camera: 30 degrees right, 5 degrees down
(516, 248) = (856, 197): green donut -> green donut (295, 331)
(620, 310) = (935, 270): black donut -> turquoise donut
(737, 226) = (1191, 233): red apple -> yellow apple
======
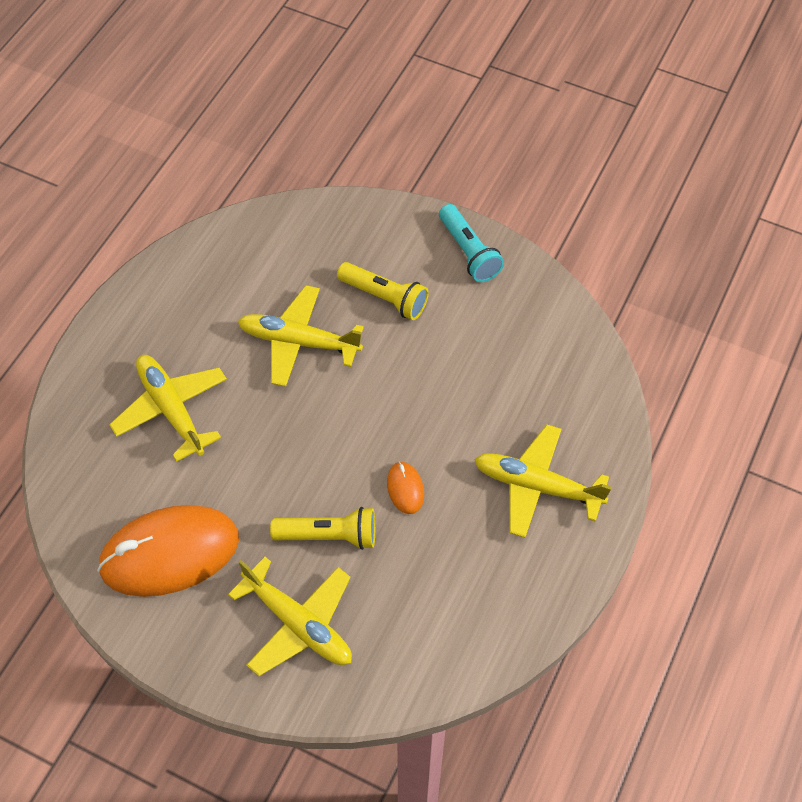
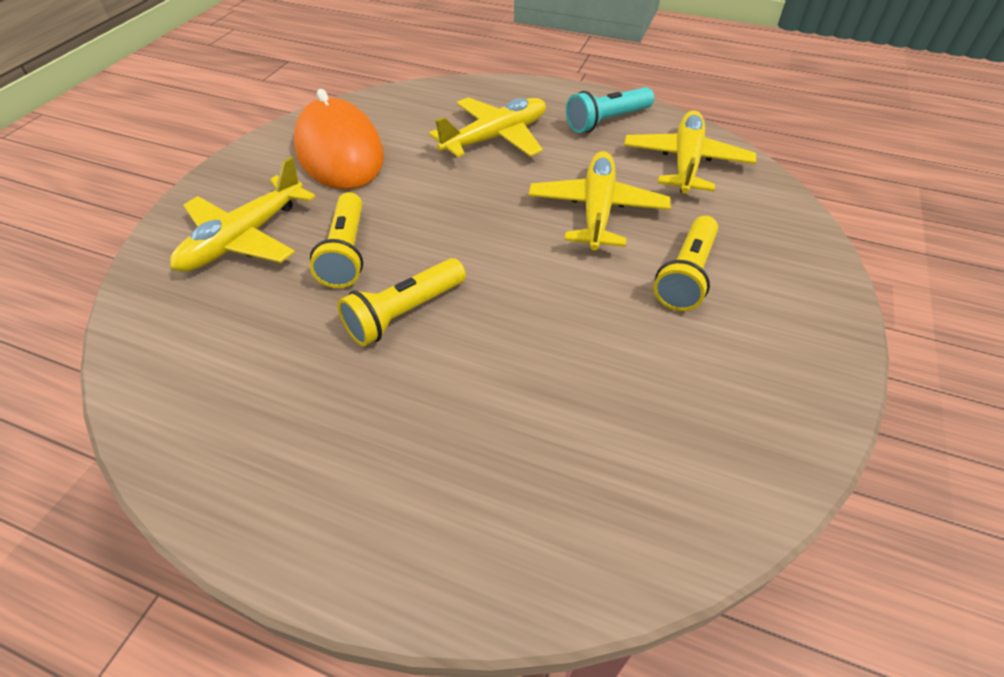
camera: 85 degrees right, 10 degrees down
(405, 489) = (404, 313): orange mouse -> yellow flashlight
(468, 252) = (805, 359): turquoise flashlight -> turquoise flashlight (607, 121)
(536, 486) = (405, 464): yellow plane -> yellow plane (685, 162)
======
▶ _WHAT YOU SHOULD DO_
In the listing above, locate the line containing "(516, 248) = (856, 197): green" and the line containing "(737, 226) = (1191, 233): red". Transcribe those two lines and everything between them, exactly as written.

▶ _WORKED SOLUTION_
(516, 248) = (856, 197): green donut -> green donut (295, 331)
(620, 310) = (935, 270): black donut -> turquoise donut
(737, 226) = (1191, 233): red apple -> yellow apple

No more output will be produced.